Data supplied: Begin

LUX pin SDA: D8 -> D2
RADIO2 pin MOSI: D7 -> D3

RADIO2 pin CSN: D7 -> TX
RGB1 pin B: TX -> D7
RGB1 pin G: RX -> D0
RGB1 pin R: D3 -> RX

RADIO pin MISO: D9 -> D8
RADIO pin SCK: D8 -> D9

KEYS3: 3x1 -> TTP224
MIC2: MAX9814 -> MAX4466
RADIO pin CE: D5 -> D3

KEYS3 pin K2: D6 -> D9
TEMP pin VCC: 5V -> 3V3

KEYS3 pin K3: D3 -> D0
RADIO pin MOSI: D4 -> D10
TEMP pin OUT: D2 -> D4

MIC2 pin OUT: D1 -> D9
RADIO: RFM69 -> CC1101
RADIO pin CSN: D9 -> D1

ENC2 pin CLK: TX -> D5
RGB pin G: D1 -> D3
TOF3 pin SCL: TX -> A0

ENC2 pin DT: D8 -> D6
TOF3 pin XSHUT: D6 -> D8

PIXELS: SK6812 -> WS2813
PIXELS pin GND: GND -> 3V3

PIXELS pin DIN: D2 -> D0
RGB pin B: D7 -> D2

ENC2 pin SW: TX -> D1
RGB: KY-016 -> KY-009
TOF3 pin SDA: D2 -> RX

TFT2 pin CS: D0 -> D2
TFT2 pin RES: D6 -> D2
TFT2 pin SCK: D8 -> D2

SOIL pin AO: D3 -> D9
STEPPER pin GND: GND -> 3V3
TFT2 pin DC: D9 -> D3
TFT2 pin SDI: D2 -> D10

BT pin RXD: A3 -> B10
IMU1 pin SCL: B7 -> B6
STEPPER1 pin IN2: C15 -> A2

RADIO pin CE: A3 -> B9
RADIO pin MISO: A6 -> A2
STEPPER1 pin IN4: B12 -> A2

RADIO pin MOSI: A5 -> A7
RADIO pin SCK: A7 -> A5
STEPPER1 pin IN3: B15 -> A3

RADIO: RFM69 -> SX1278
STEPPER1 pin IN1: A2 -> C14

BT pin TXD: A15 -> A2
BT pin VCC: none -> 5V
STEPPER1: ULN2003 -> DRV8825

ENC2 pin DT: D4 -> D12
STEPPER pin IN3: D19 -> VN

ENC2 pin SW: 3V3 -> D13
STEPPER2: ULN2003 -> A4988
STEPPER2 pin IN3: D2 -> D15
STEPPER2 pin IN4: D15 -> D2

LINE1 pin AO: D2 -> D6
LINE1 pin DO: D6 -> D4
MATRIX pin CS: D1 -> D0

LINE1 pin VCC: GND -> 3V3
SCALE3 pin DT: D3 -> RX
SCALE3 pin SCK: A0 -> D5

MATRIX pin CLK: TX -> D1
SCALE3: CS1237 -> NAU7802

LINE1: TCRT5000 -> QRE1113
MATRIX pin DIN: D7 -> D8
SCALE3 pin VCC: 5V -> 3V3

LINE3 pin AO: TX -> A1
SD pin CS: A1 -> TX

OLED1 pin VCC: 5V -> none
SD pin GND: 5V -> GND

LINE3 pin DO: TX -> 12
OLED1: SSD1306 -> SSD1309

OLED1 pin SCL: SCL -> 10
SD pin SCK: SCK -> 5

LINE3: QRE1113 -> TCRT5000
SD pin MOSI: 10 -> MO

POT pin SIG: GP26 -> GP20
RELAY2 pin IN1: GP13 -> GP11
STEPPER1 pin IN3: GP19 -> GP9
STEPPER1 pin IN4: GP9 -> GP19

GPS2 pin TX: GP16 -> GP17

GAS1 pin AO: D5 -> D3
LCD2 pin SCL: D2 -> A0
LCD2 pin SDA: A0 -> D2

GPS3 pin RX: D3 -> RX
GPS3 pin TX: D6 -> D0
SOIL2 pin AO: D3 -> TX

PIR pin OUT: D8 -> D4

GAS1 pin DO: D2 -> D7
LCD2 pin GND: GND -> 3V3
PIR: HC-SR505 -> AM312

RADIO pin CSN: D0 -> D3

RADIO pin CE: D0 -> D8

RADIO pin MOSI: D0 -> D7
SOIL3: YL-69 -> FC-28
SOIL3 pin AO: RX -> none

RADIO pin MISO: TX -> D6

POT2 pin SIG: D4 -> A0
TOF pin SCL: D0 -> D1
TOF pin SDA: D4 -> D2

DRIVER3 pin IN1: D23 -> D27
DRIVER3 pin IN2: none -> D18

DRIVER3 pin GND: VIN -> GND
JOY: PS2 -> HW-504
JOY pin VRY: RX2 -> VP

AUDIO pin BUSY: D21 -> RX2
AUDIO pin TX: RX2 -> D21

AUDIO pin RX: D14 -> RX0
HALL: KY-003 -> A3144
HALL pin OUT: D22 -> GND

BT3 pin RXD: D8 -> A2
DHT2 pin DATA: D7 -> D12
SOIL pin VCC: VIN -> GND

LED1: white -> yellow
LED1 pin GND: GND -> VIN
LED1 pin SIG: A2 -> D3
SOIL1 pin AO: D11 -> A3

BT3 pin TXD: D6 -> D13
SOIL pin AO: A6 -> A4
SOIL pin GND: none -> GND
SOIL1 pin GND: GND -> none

Data supplied: End

**What is being asked**
Please repeat word for word the lines above that run from the beginning through the line containing "TFT2 pin SDI: D2 -> D10", keeping both the first and that last line.

**Result of this exercise**
LUX pin SDA: D8 -> D2
RADIO2 pin MOSI: D7 -> D3

RADIO2 pin CSN: D7 -> TX
RGB1 pin B: TX -> D7
RGB1 pin G: RX -> D0
RGB1 pin R: D3 -> RX

RADIO pin MISO: D9 -> D8
RADIO pin SCK: D8 -> D9

KEYS3: 3x1 -> TTP224
MIC2: MAX9814 -> MAX4466
RADIO pin CE: D5 -> D3

KEYS3 pin K2: D6 -> D9
TEMP pin VCC: 5V -> 3V3

KEYS3 pin K3: D3 -> D0
RADIO pin MOSI: D4 -> D10
TEMP pin OUT: D2 -> D4

MIC2 pin OUT: D1 -> D9
RADIO: RFM69 -> CC1101
RADIO pin CSN: D9 -> D1

ENC2 pin CLK: TX -> D5
RGB pin G: D1 -> D3
TOF3 pin SCL: TX -> A0

ENC2 pin DT: D8 -> D6
TOF3 pin XSHUT: D6 -> D8

PIXELS: SK6812 -> WS2813
PIXELS pin GND: GND -> 3V3

PIXELS pin DIN: D2 -> D0
RGB pin B: D7 -> D2

ENC2 pin SW: TX -> D1
RGB: KY-016 -> KY-009
TOF3 pin SDA: D2 -> RX

TFT2 pin CS: D0 -> D2
TFT2 pin RES: D6 -> D2
TFT2 pin SCK: D8 -> D2

SOIL pin AO: D3 -> D9
STEPPER pin GND: GND -> 3V3
TFT2 pin DC: D9 -> D3
TFT2 pin SDI: D2 -> D10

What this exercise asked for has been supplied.